## EXERCISE INSTRUCTIONS
Every line of the material below that holds the string "green" should be copied.

## INFORMATION GIVEN
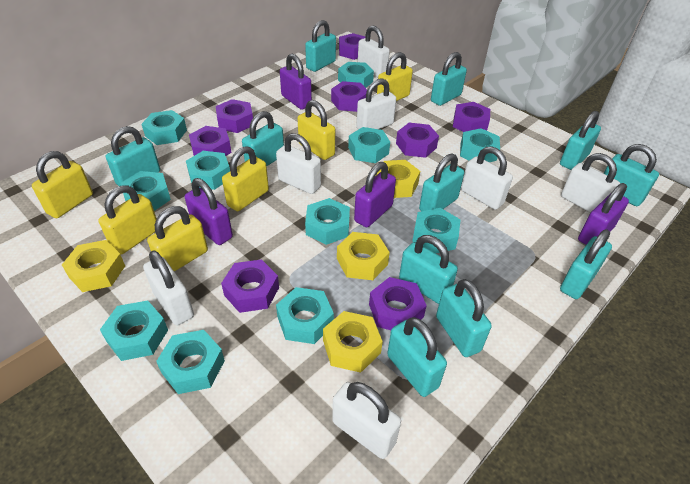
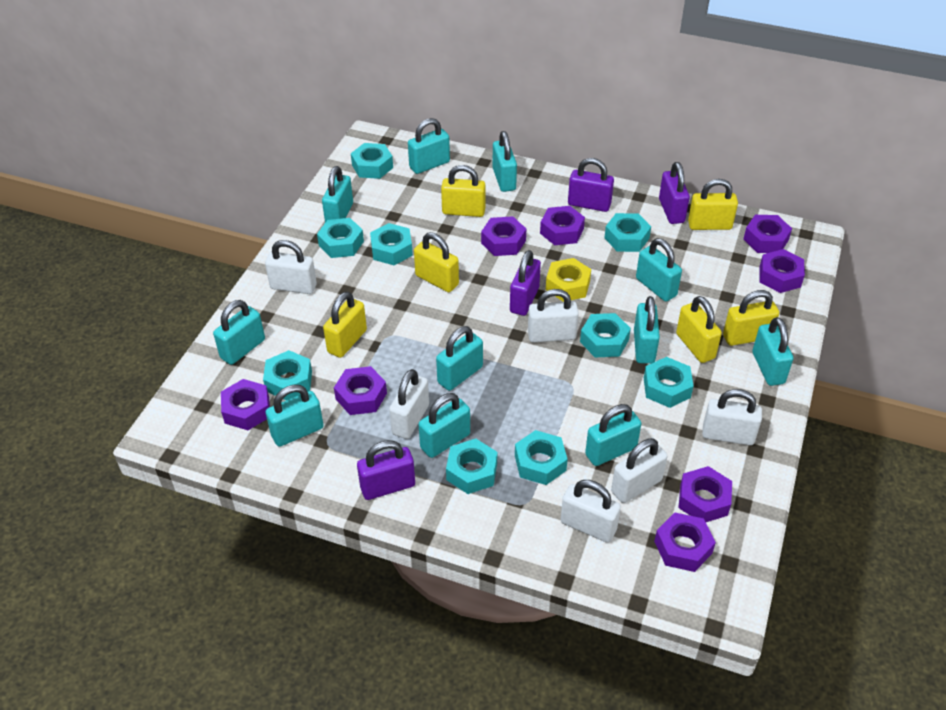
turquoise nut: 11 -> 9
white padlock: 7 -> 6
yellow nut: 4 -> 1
* * *
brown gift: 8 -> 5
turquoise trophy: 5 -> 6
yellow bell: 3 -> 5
---
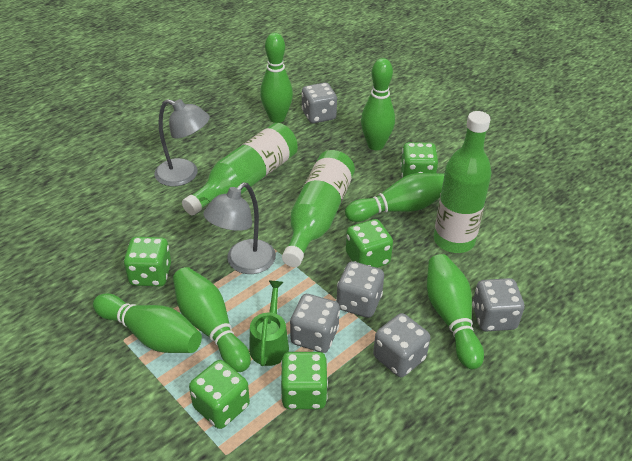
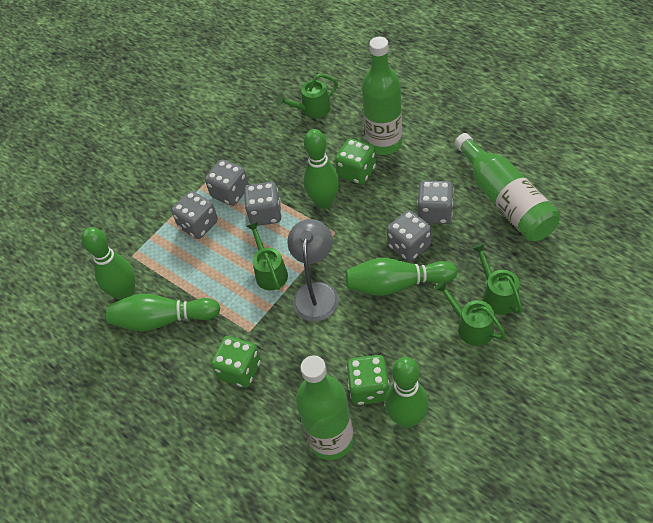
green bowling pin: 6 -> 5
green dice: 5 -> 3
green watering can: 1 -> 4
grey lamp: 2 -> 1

## YOUR SOLUTION
green bowling pin: 6 -> 5
green dice: 5 -> 3
green watering can: 1 -> 4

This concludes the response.